-- Start PROVIDED DATA --
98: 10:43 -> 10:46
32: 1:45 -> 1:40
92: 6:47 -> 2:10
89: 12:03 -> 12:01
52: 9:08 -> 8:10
-- End PROVIDED DATA --
> [YOUR GOAL]:
Please copy out every line of the material above, keeping each character unchanged.

> [PROBLEM SOLUTION]:
98: 10:43 -> 10:46
32: 1:45 -> 1:40
92: 6:47 -> 2:10
89: 12:03 -> 12:01
52: 9:08 -> 8:10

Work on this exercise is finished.